Description of the task: Transcribe everything in the records exactly. Skip the images.

>>>>

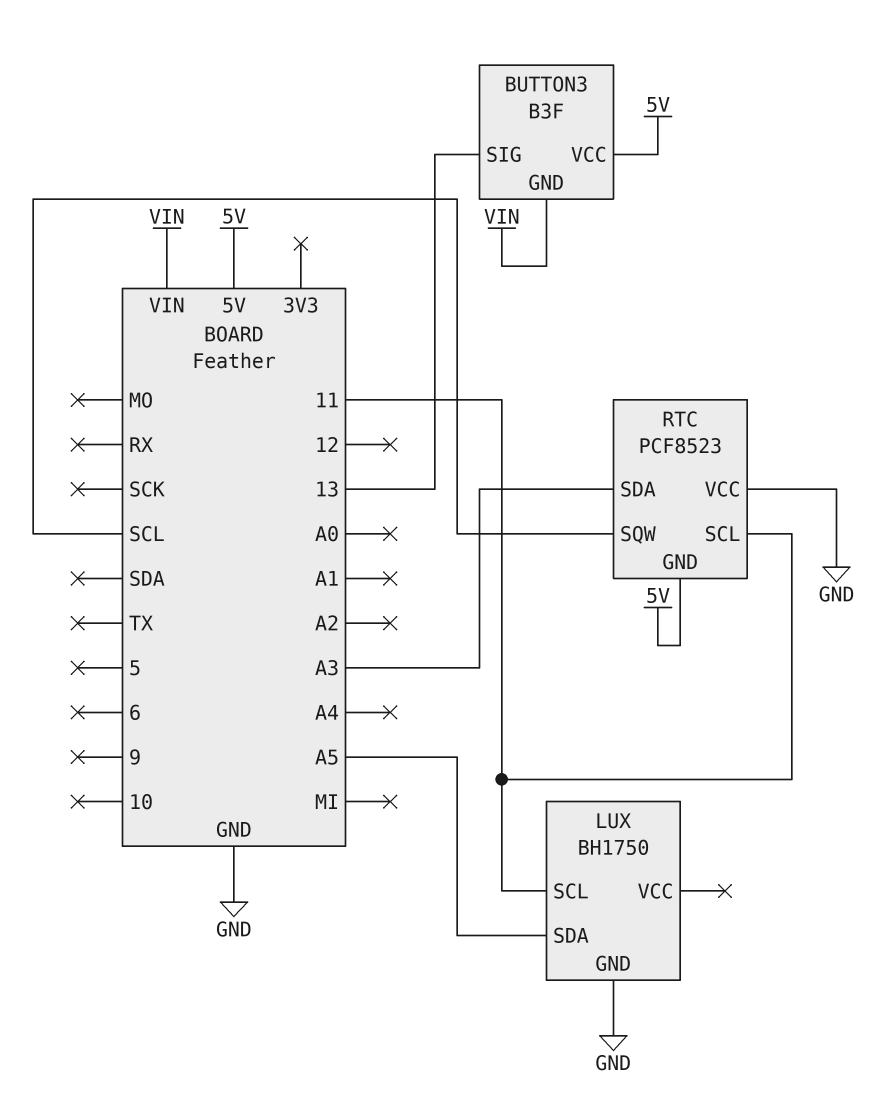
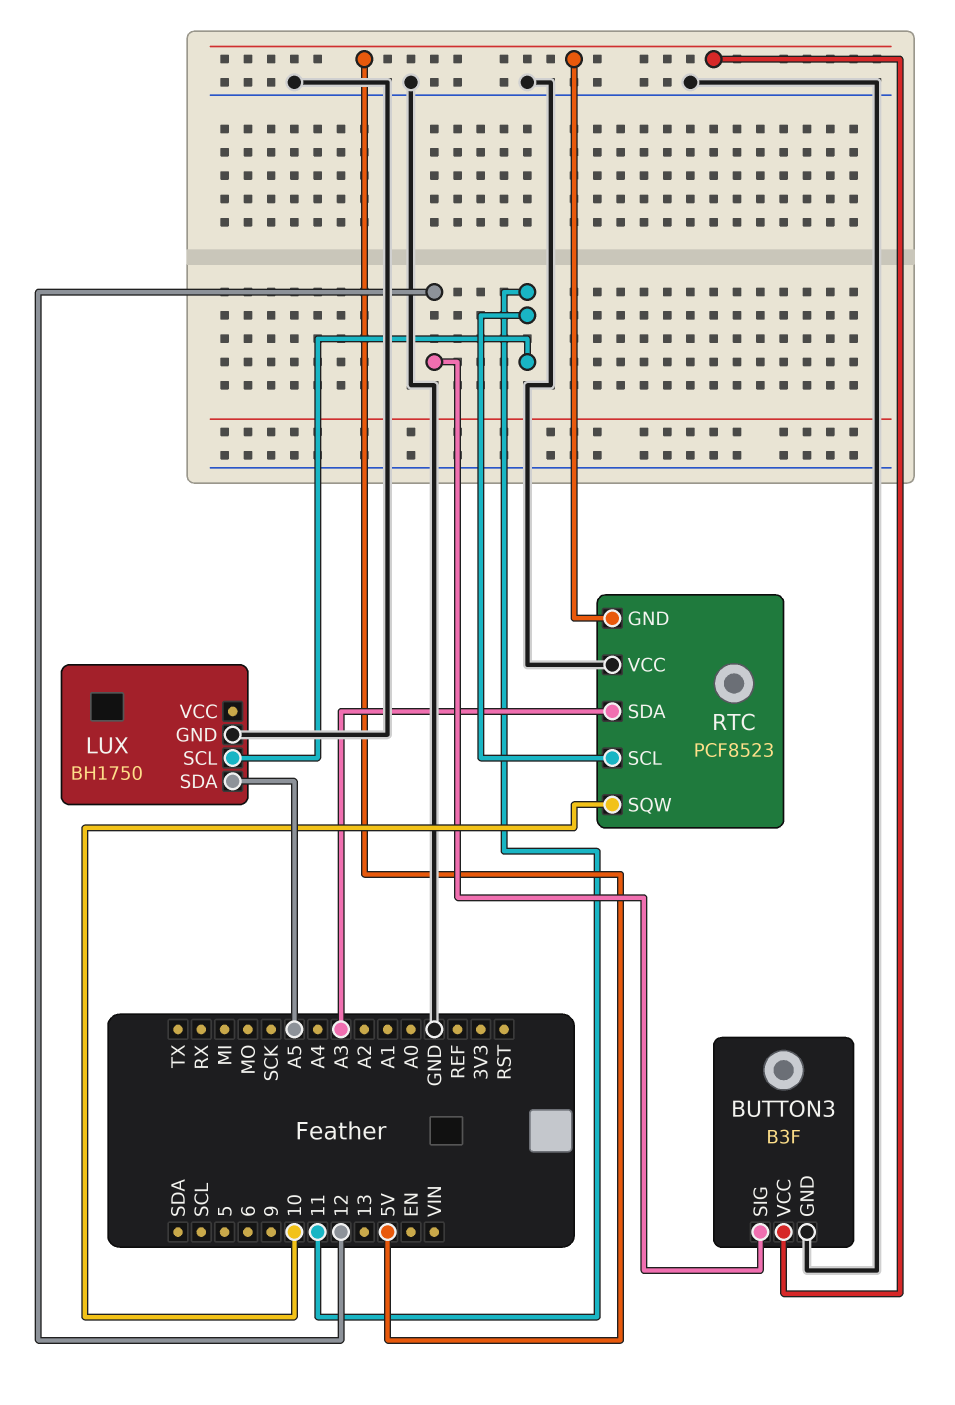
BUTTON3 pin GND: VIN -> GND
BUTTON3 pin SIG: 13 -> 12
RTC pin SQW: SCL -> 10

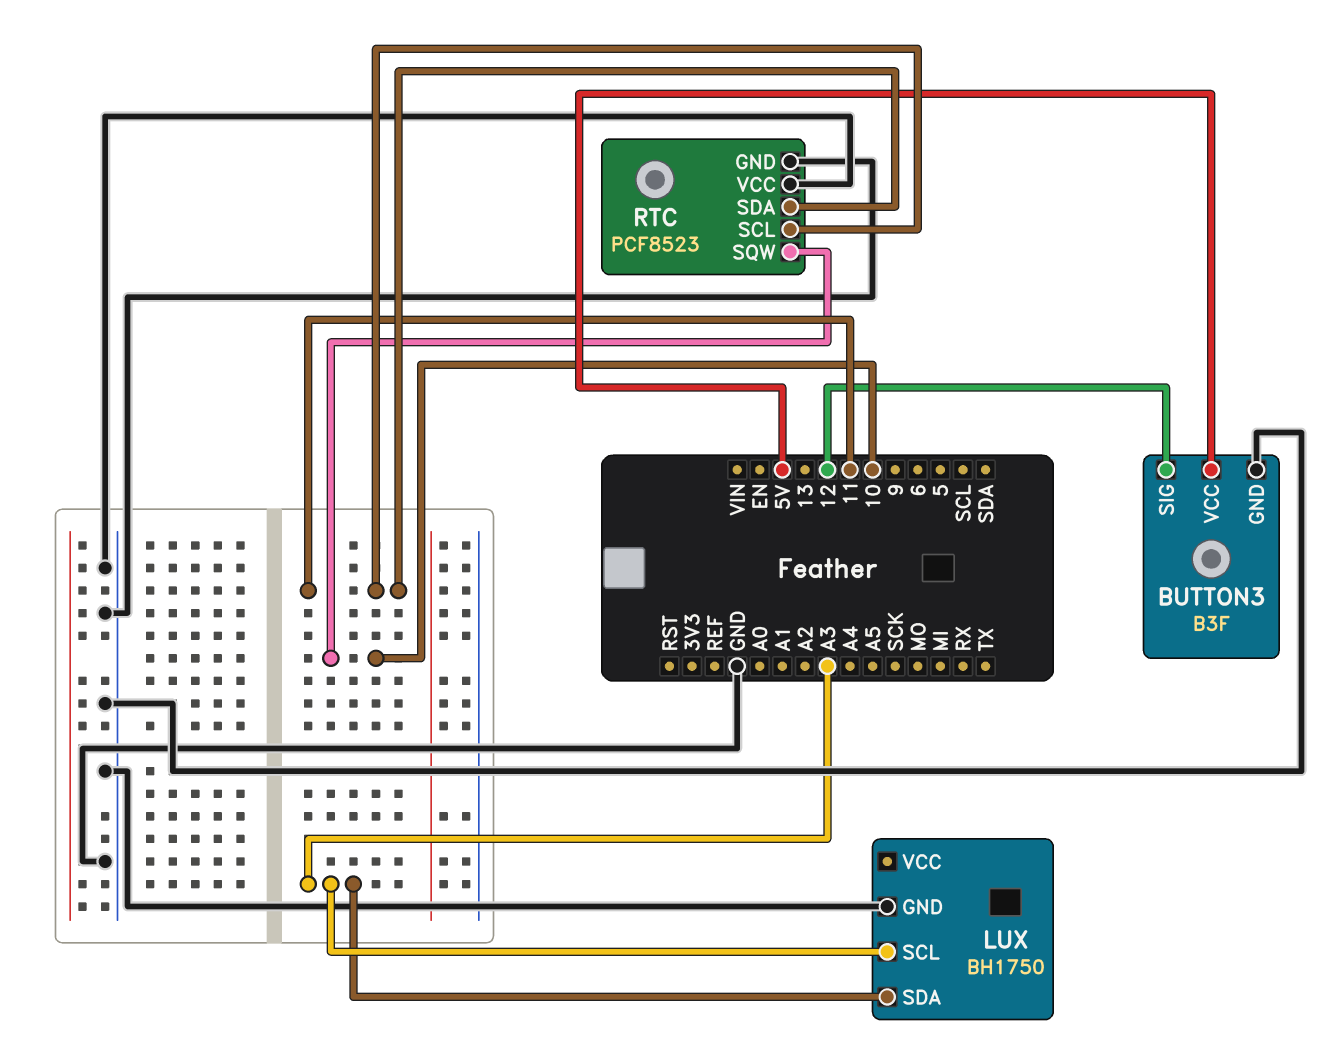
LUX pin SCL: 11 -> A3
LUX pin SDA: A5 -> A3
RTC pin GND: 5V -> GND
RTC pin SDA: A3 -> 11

<<<<

Finished task:
BUTTON3 pin GND: VIN -> GND
BUTTON3 pin SIG: 13 -> 12
RTC pin SQW: SCL -> 10

LUX pin SCL: 11 -> A3
LUX pin SDA: A5 -> A3
RTC pin GND: 5V -> GND
RTC pin SDA: A3 -> 11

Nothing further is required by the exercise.